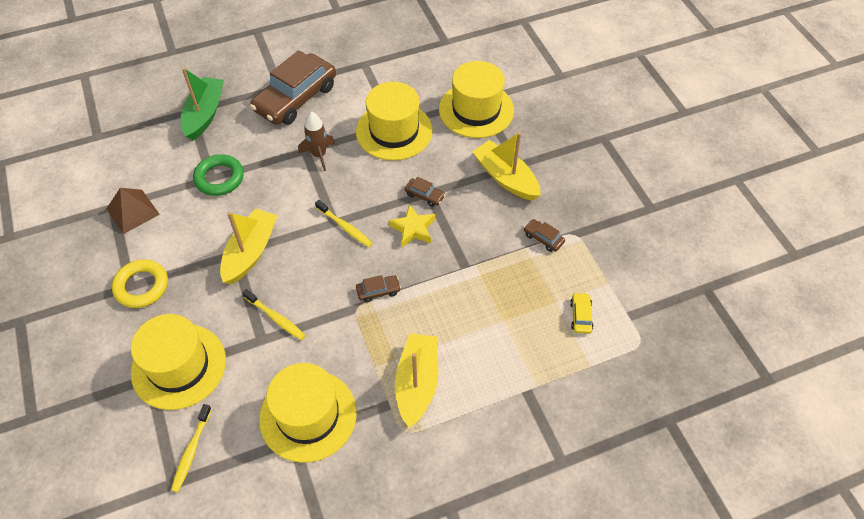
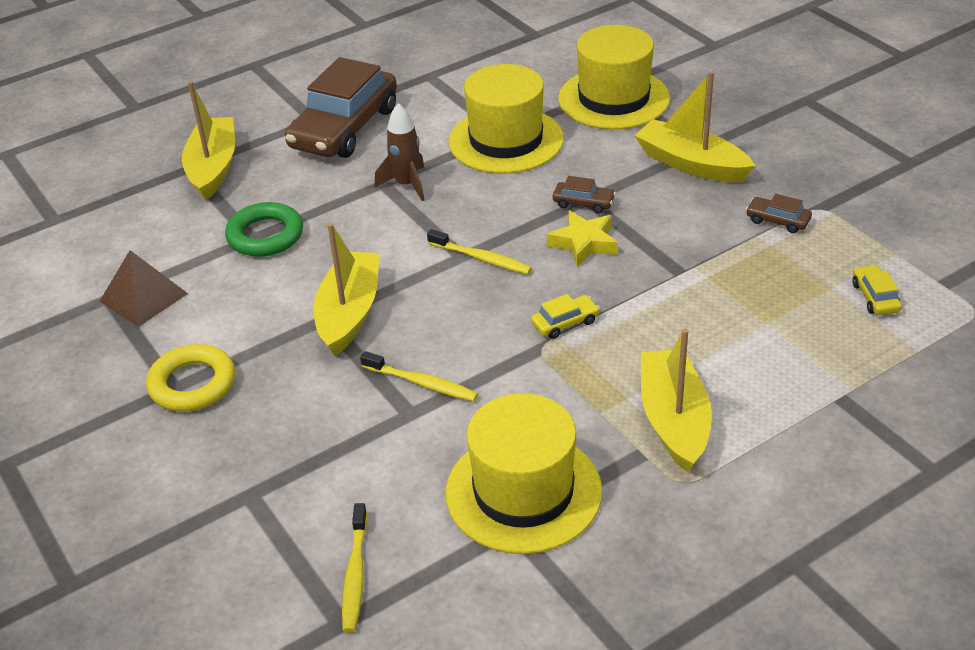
camera: 10 degrees left, 15 degrees down
(179, 366) = (291, 471): yellow hat -> none
(204, 114) = (213, 168): green boat -> yellow boat
(378, 291) = (565, 323): brown car -> yellow car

:: Instructions for the task ::
Leave the images aside and retype each line of the listing above exactly.

:: Response to the task ::
camera: 10 degrees left, 15 degrees down
(179, 366) = (291, 471): yellow hat -> none
(204, 114) = (213, 168): green boat -> yellow boat
(378, 291) = (565, 323): brown car -> yellow car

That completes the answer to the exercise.